Show, in full, each line of the data that contains "white".
╭─ Records for this exercise
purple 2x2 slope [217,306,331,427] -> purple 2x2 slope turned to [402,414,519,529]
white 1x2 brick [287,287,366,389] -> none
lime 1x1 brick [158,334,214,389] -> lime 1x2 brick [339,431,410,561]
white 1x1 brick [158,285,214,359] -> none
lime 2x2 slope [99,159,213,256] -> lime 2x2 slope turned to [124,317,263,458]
╰─
╭─ Records for this exercise
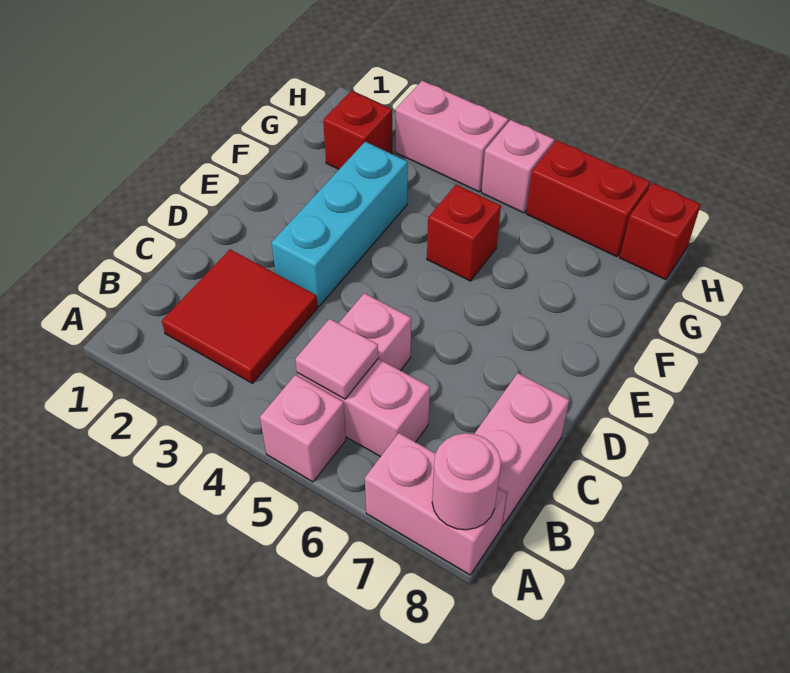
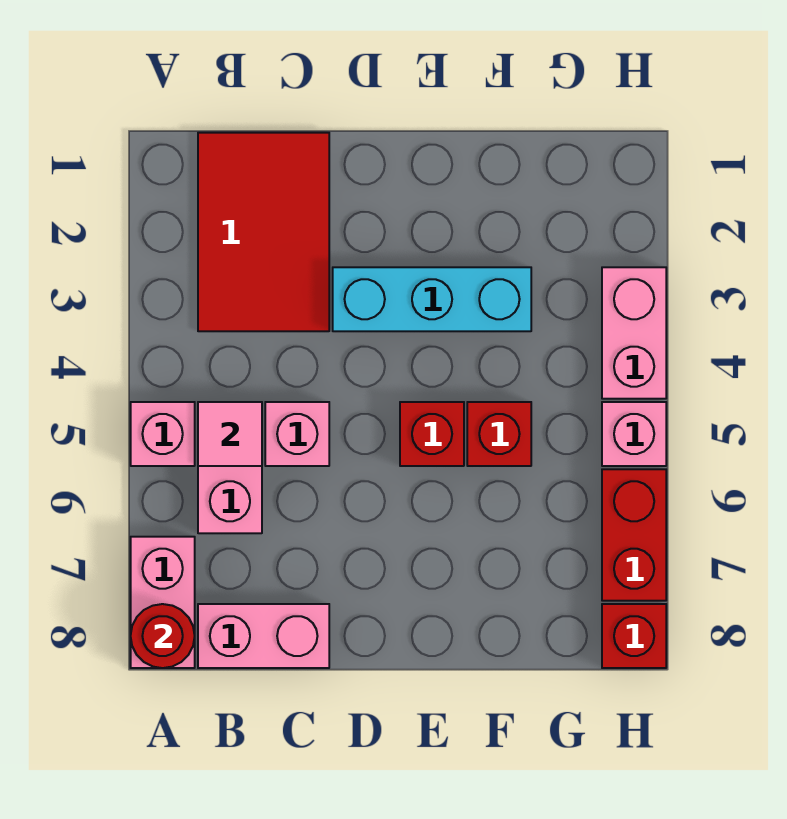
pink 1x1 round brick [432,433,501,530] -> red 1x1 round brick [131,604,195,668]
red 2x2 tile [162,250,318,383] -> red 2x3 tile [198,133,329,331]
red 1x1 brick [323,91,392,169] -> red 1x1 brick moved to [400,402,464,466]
╰─
Reply to the exercise -
white 1x2 brick [287,287,366,389] -> none
white 1x1 brick [158,285,214,359] -> none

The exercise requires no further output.